**Record set:**
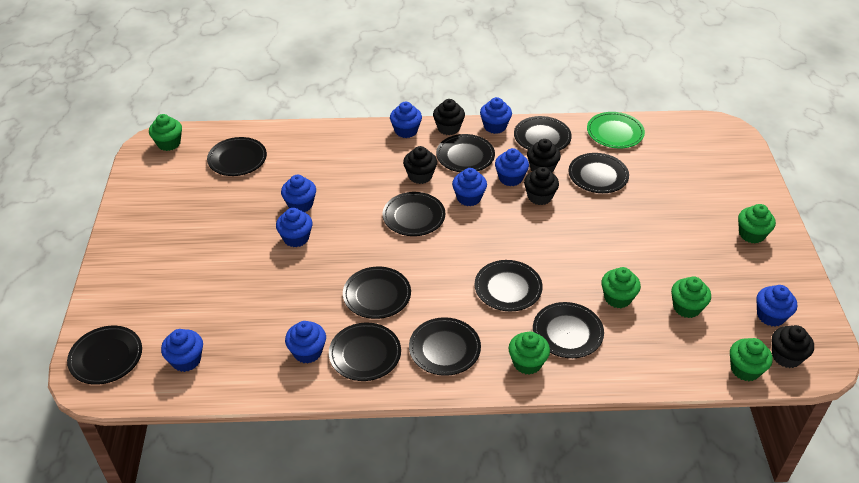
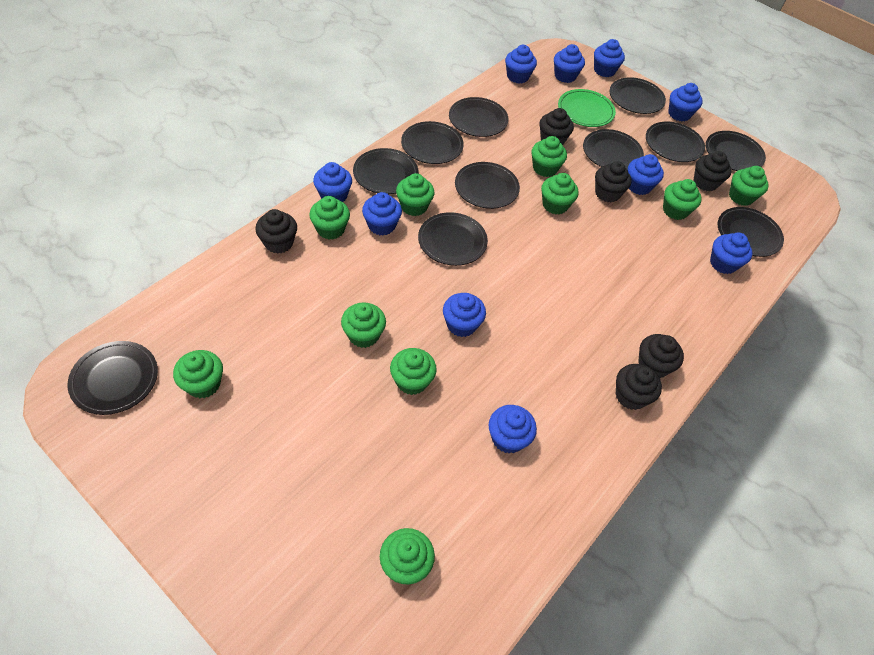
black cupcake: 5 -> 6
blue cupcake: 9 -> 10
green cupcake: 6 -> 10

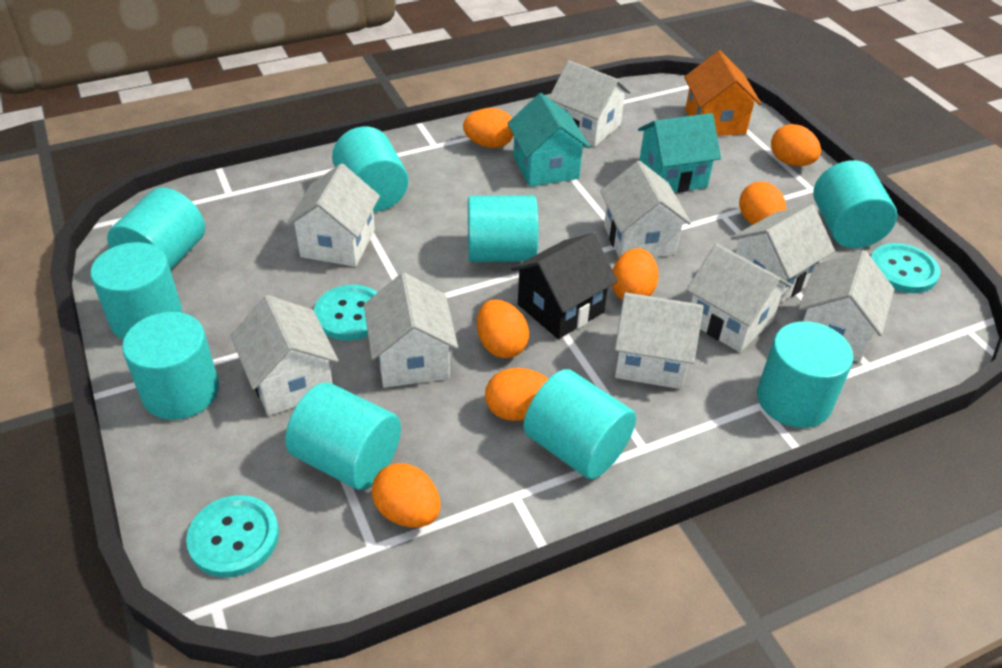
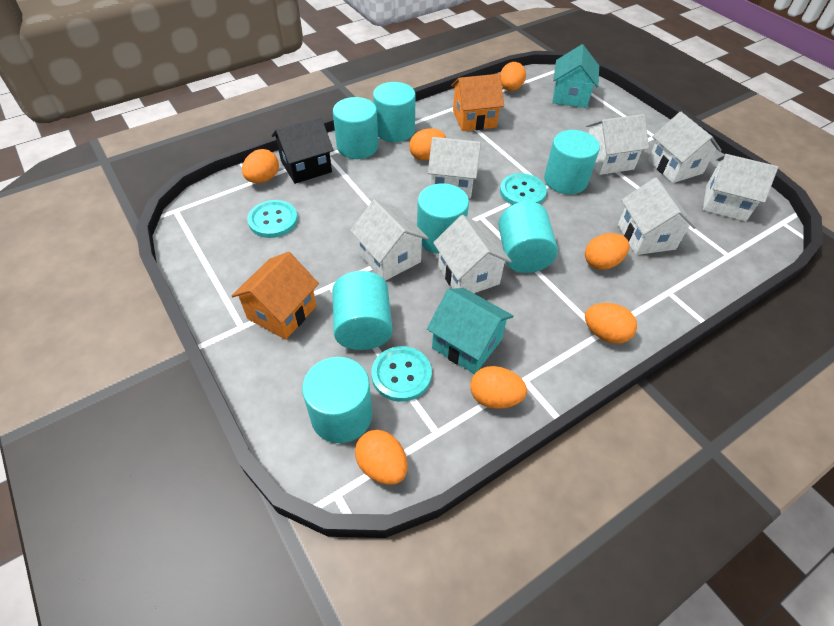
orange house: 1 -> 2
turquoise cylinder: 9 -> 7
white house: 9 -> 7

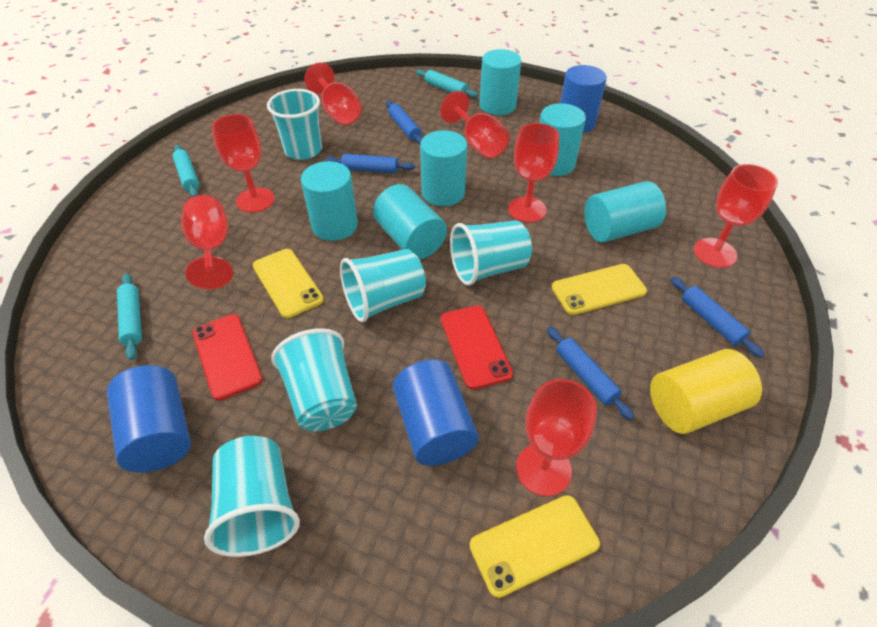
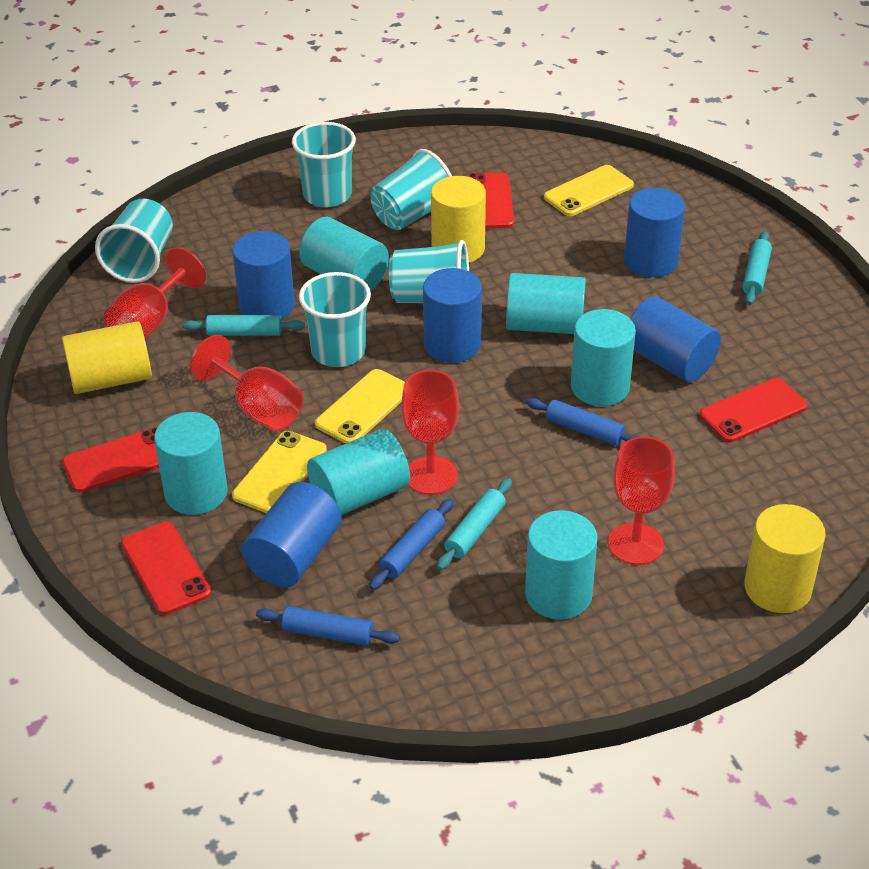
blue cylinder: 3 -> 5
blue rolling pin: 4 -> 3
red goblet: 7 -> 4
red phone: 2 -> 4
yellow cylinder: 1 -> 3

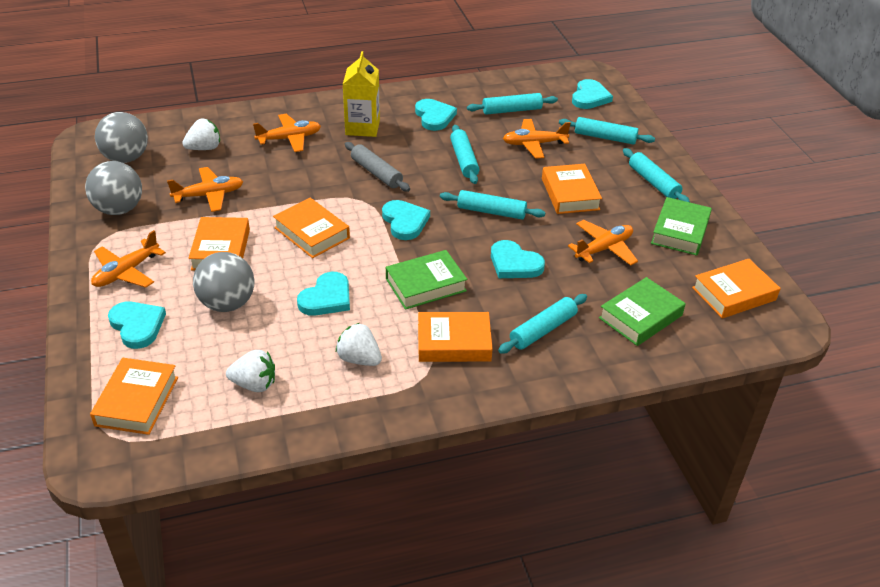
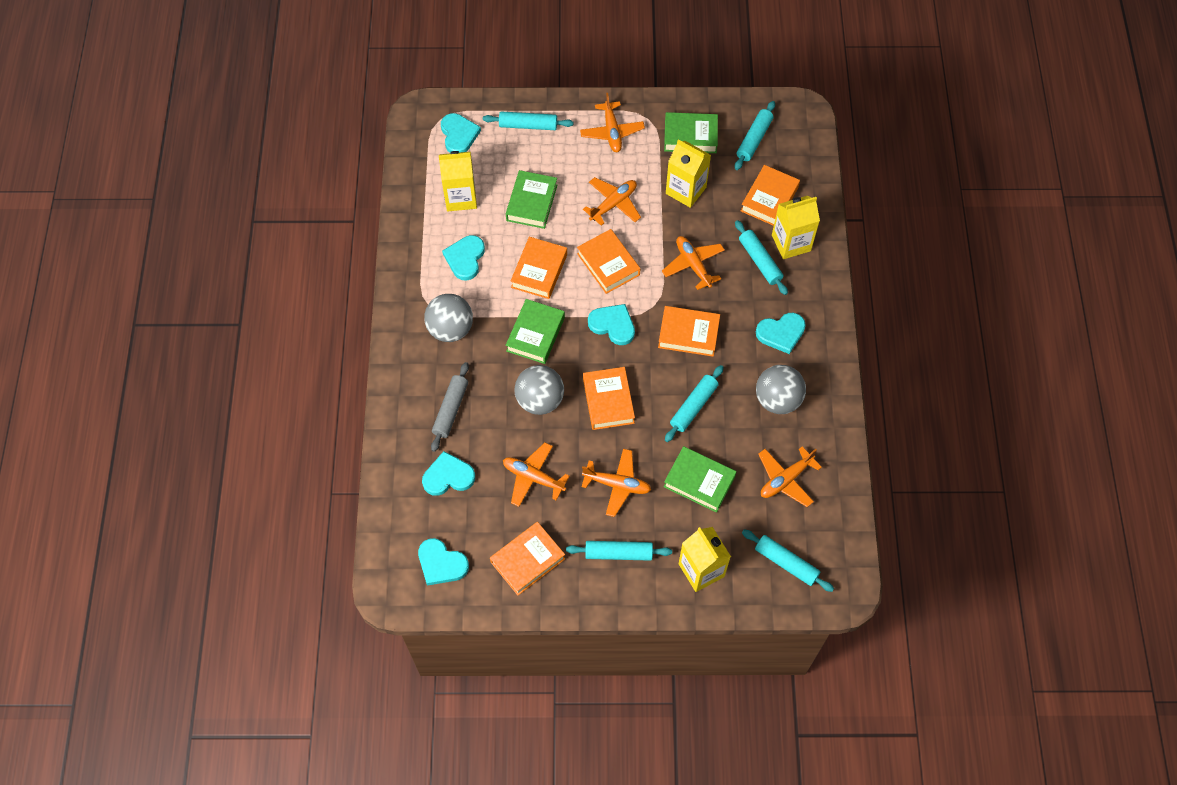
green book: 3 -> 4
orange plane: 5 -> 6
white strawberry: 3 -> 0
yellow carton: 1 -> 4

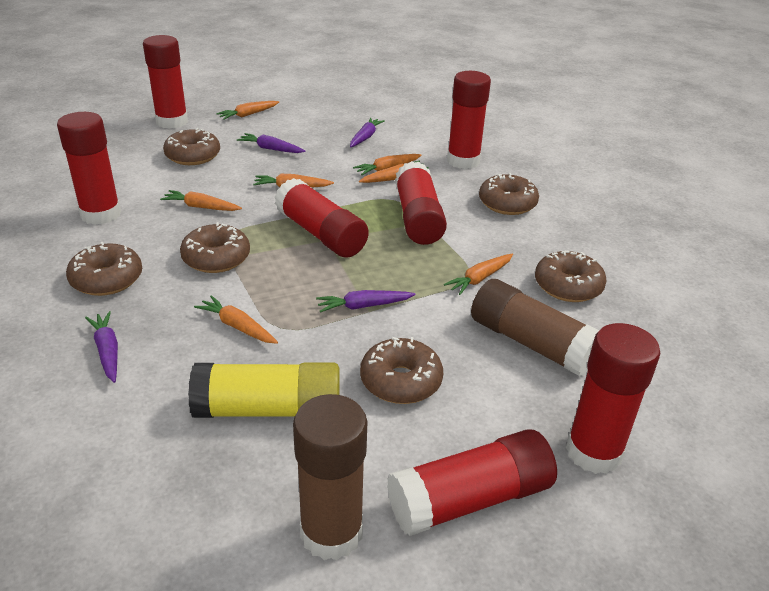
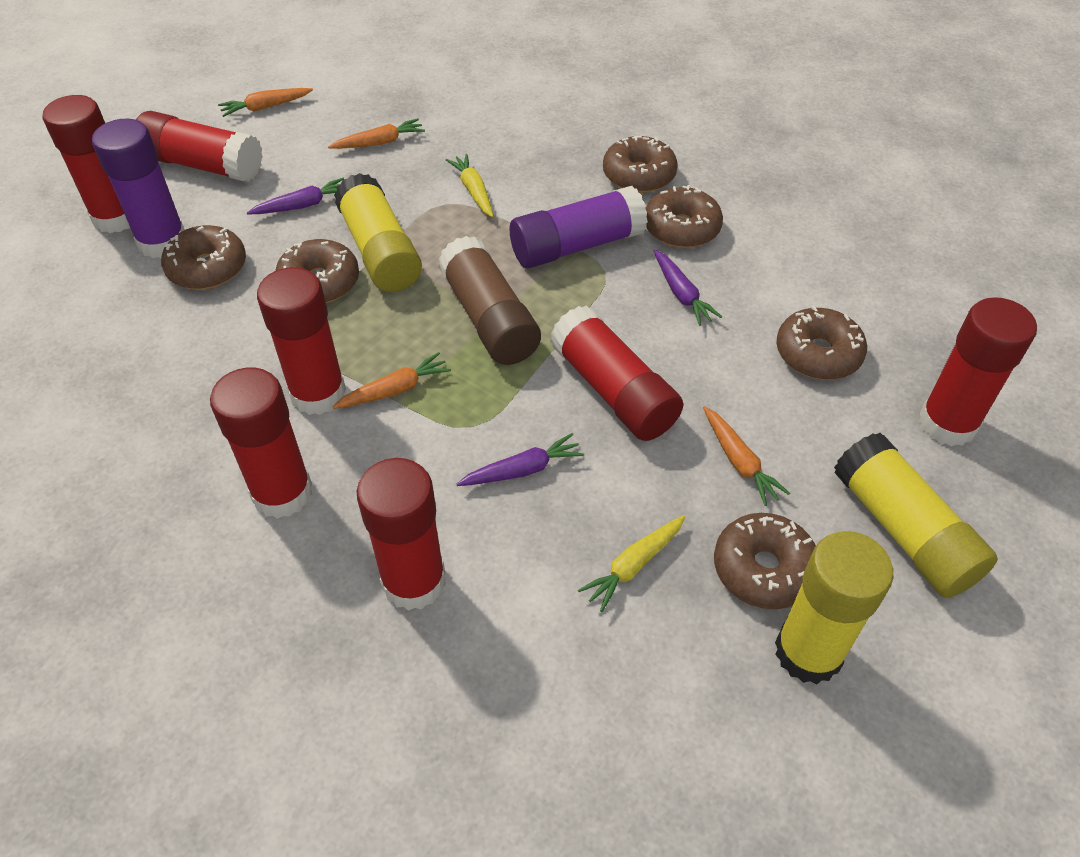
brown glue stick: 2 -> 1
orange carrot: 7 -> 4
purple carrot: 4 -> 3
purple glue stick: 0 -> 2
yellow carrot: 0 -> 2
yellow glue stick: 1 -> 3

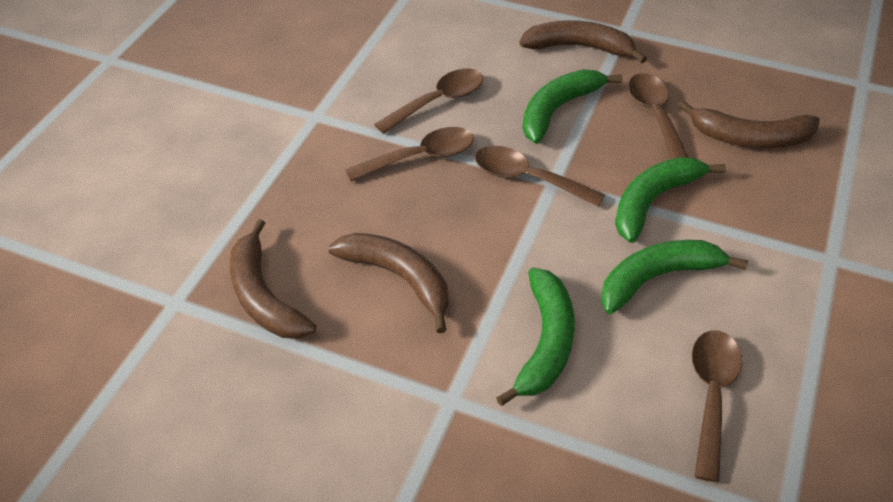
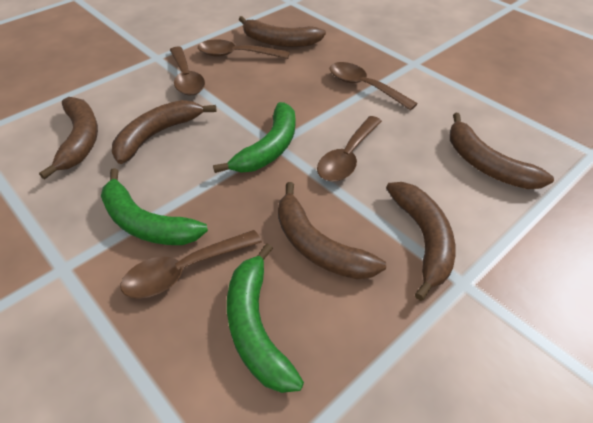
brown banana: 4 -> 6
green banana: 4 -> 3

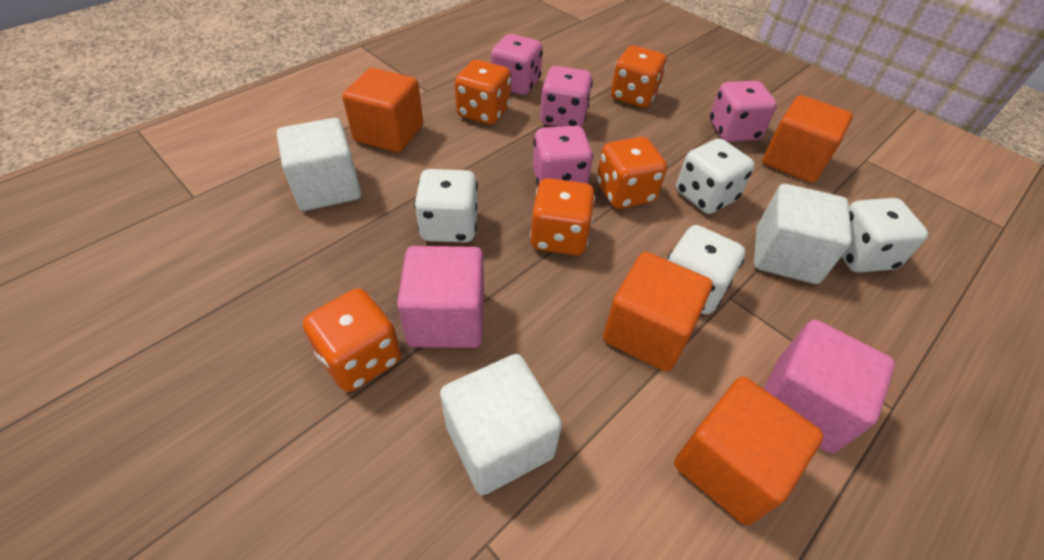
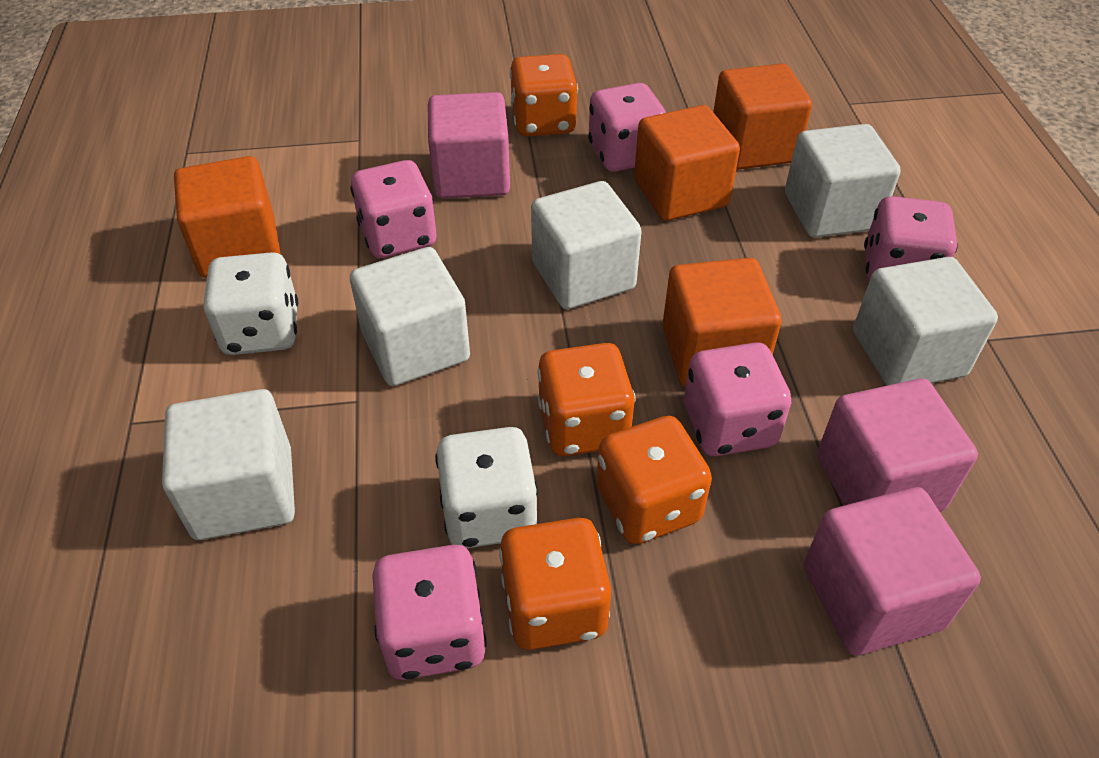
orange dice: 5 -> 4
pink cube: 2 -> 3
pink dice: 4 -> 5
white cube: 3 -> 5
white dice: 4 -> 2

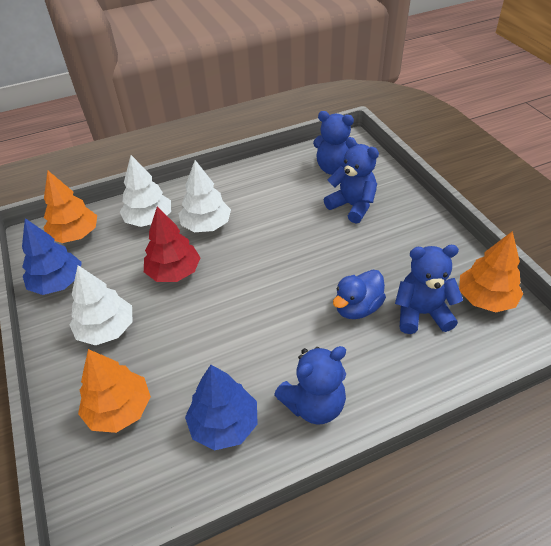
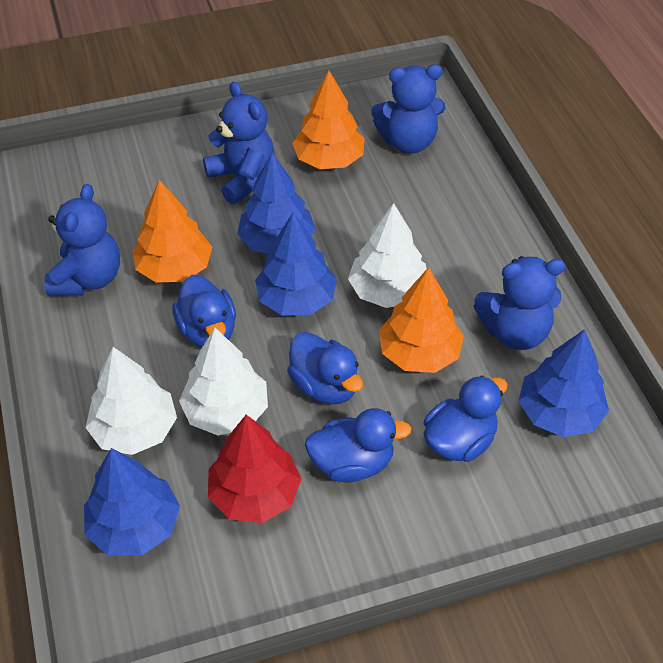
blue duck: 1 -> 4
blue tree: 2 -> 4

**About this exercise:** Once the images are set aside, retype all of the material above exactly.

**Output for this task:**
black cupcake: 5 -> 6
blue cupcake: 9 -> 10
green cupcake: 6 -> 10

orange house: 1 -> 2
turquoise cylinder: 9 -> 7
white house: 9 -> 7

blue cylinder: 3 -> 5
blue rolling pin: 4 -> 3
red goblet: 7 -> 4
red phone: 2 -> 4
yellow cylinder: 1 -> 3

green book: 3 -> 4
orange plane: 5 -> 6
white strawberry: 3 -> 0
yellow carton: 1 -> 4

brown glue stick: 2 -> 1
orange carrot: 7 -> 4
purple carrot: 4 -> 3
purple glue stick: 0 -> 2
yellow carrot: 0 -> 2
yellow glue stick: 1 -> 3

brown banana: 4 -> 6
green banana: 4 -> 3

orange dice: 5 -> 4
pink cube: 2 -> 3
pink dice: 4 -> 5
white cube: 3 -> 5
white dice: 4 -> 2

blue duck: 1 -> 4
blue tree: 2 -> 4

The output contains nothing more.